** Input rows **
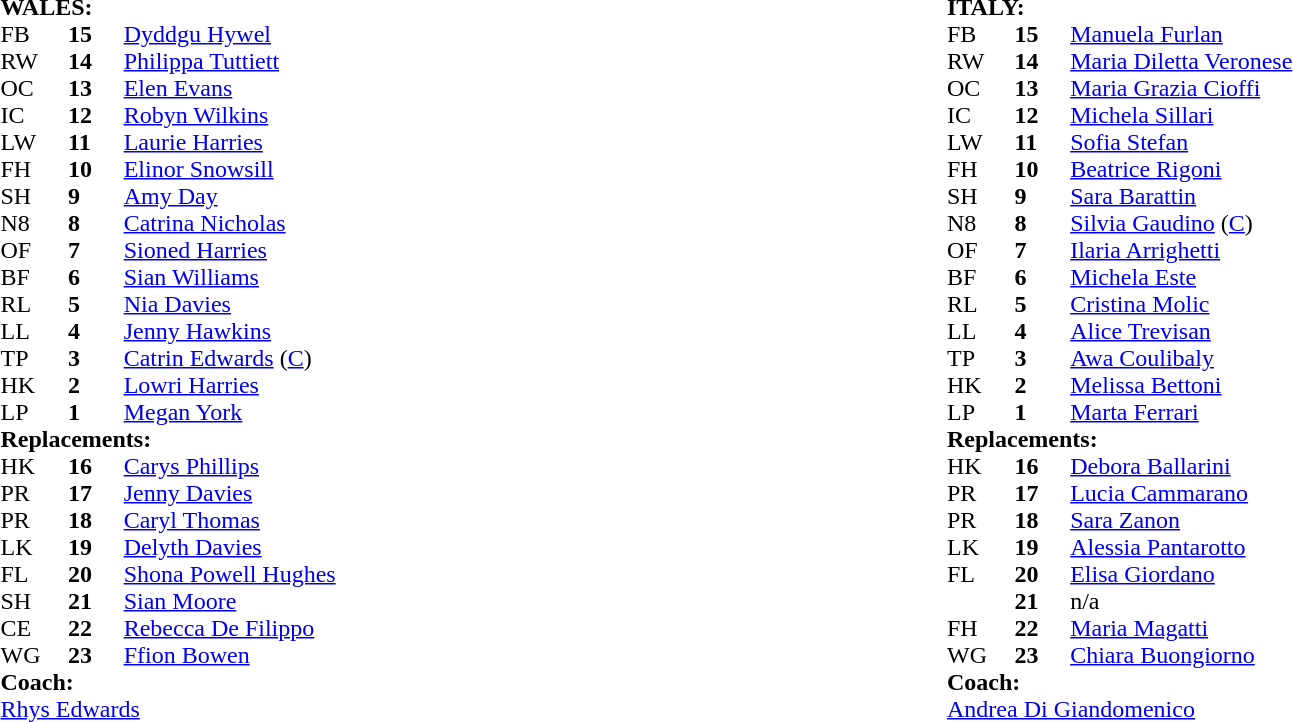
Delyth Davies (328, 548)
Jenny Hawkins (328, 332)
Replacements: (470, 440)
Shona Powell Hughes (328, 574)
Sian Williams (328, 278)
Sioned Harries (328, 250)
Lowri Harries (328, 386)
Carys Phillips (328, 466)
Rebecca De Filippo (328, 628)
Megan York (328, 412)
Philippa Tuttiett (328, 62)
Jenny Davies (328, 494)
Robyn Wilkins (328, 116)
Elinor Snowsill (328, 170)
Nia Davies (328, 304)
CE (34, 628)
Amy Day (328, 196)
Laurie Harries (328, 142)
Caryl Thomas (328, 520)
Catrina Nicholas (328, 224)
Elen Evans (328, 88)
Coach: (470, 682)
Catrin Edwards (C) (328, 358)
Dyddgu Hywel (328, 34)
Ffion Bowen (328, 656)
Sian Moore (328, 602)
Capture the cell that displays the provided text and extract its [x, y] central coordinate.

** Short task **
Please find each line in the material above that contains the word "Jenny" and copy those lines out in full. Letter case counts.

** Right answer **
Jenny Hawkins (328, 332)
Jenny Davies (328, 494)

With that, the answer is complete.